:: MATERIAL FOR THIS EXERCISE ::

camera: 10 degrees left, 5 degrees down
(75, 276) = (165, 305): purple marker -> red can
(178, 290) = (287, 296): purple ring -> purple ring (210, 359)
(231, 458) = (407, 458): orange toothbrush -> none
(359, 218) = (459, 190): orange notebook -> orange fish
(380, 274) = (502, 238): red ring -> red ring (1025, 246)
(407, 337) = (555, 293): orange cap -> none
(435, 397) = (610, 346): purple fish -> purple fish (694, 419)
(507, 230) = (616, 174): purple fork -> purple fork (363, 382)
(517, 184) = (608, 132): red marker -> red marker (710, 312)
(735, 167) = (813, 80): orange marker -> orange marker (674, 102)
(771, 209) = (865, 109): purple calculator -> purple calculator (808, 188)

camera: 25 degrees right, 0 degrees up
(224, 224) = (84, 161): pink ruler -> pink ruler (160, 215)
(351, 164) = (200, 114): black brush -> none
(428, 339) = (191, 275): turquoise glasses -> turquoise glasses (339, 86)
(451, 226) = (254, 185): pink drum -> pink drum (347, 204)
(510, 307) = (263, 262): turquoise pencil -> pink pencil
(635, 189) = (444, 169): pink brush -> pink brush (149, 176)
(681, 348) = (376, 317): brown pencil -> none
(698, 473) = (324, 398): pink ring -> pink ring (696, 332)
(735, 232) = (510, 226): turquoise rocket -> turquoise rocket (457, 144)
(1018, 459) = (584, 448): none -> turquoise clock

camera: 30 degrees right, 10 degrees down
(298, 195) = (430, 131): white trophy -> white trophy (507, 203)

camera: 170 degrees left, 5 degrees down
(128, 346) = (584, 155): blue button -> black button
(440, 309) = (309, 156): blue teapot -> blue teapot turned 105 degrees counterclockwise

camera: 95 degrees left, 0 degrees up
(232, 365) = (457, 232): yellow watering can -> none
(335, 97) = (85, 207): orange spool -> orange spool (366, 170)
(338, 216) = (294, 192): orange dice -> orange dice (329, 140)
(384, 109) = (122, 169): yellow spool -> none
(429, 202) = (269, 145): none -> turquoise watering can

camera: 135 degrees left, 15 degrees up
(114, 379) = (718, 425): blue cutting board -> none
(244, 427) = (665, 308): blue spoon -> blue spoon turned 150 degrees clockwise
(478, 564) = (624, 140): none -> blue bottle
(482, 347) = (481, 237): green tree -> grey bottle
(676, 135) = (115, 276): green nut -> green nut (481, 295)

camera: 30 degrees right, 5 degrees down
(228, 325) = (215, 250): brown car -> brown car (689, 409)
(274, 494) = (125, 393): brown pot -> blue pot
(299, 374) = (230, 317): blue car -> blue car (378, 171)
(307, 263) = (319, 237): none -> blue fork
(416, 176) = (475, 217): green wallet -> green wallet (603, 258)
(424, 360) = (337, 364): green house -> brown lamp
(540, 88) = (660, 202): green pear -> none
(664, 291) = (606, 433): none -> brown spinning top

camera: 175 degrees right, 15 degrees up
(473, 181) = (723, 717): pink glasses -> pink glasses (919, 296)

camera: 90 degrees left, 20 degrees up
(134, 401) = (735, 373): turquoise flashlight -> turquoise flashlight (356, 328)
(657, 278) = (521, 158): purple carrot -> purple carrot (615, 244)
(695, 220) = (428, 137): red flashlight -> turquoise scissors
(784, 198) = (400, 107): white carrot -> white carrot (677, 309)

:::

### [TRY IT]
Beginning with the line above that contains "(359, 218) = (459, 190): orange", copy each line exactly up to and including the line that contains "(128, 346) = (584, 155): blue", and go no further.

### [ANSWER FOR THE TASK]
(359, 218) = (459, 190): orange notebook -> orange fish
(380, 274) = (502, 238): red ring -> red ring (1025, 246)
(407, 337) = (555, 293): orange cap -> none
(435, 397) = (610, 346): purple fish -> purple fish (694, 419)
(507, 230) = (616, 174): purple fork -> purple fork (363, 382)
(517, 184) = (608, 132): red marker -> red marker (710, 312)
(735, 167) = (813, 80): orange marker -> orange marker (674, 102)
(771, 209) = (865, 109): purple calculator -> purple calculator (808, 188)

camera: 25 degrees right, 0 degrees up
(224, 224) = (84, 161): pink ruler -> pink ruler (160, 215)
(351, 164) = (200, 114): black brush -> none
(428, 339) = (191, 275): turquoise glasses -> turquoise glasses (339, 86)
(451, 226) = (254, 185): pink drum -> pink drum (347, 204)
(510, 307) = (263, 262): turquoise pencil -> pink pencil
(635, 189) = (444, 169): pink brush -> pink brush (149, 176)
(681, 348) = (376, 317): brown pencil -> none
(698, 473) = (324, 398): pink ring -> pink ring (696, 332)
(735, 232) = (510, 226): turquoise rocket -> turquoise rocket (457, 144)
(1018, 459) = (584, 448): none -> turquoise clock

camera: 30 degrees right, 10 degrees down
(298, 195) = (430, 131): white trophy -> white trophy (507, 203)

camera: 170 degrees left, 5 degrees down
(128, 346) = (584, 155): blue button -> black button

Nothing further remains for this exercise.